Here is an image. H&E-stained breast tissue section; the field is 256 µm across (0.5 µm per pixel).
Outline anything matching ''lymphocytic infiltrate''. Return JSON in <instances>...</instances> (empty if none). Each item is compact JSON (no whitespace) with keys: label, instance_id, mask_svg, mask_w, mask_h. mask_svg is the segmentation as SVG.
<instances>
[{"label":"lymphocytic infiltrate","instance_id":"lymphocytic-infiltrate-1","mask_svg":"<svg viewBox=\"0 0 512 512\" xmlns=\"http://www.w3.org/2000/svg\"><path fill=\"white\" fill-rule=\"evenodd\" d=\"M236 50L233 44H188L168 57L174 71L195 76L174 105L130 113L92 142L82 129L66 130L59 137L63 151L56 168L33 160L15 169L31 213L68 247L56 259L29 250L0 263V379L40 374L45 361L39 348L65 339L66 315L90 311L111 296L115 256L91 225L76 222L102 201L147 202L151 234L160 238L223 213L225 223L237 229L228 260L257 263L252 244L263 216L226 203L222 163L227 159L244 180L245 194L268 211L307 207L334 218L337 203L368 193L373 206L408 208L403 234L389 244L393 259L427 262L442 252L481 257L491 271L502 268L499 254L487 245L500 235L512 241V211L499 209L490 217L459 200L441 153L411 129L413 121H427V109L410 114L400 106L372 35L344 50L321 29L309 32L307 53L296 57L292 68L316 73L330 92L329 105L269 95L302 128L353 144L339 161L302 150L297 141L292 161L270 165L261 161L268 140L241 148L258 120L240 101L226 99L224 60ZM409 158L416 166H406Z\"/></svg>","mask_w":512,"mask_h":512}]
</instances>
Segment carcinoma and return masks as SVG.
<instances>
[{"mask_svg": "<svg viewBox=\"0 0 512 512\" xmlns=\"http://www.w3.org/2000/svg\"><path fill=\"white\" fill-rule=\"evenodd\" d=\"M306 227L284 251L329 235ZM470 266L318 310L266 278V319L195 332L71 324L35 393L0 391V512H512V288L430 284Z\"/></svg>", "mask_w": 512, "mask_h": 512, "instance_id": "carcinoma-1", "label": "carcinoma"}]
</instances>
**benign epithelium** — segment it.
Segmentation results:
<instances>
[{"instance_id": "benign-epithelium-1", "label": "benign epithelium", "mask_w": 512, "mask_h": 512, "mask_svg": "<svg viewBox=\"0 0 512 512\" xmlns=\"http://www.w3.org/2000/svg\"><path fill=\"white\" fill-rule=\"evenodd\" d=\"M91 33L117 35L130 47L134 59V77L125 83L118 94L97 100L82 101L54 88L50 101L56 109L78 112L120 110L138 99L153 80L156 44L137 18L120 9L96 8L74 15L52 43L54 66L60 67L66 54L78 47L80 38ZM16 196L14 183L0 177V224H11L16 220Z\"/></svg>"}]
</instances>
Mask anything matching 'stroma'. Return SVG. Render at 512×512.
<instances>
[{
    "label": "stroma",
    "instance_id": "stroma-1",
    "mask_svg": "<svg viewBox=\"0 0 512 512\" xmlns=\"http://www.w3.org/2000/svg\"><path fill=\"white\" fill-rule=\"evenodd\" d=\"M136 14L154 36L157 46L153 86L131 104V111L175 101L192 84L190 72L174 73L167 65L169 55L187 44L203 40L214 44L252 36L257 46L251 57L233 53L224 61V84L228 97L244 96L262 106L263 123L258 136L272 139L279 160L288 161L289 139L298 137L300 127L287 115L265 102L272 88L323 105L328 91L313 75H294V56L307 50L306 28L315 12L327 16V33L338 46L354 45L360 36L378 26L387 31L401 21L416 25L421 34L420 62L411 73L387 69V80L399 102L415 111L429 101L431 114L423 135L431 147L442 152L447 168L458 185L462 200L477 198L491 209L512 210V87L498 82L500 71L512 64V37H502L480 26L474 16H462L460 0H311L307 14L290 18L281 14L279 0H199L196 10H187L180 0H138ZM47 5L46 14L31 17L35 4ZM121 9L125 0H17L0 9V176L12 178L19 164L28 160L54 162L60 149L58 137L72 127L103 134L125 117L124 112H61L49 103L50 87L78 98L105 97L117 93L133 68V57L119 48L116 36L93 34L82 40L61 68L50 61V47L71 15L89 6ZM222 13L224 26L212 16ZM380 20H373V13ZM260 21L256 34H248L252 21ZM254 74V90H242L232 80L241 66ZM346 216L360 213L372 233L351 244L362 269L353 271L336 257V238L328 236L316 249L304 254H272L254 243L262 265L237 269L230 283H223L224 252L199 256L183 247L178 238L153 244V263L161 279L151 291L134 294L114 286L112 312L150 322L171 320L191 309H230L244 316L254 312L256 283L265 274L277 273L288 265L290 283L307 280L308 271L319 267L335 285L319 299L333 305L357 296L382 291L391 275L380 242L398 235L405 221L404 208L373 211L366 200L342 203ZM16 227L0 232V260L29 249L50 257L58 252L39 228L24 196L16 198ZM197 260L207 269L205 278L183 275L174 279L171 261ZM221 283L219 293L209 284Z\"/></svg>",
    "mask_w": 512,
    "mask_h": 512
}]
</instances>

- [Request]
Scan the lines for the string "stroma". Copy out each line that matches.

- [Written solution]
Mask anything matching 'stroma'. Return SVG. Render at 512×512.
    "label": "stroma",
    "instance_id": "stroma-1",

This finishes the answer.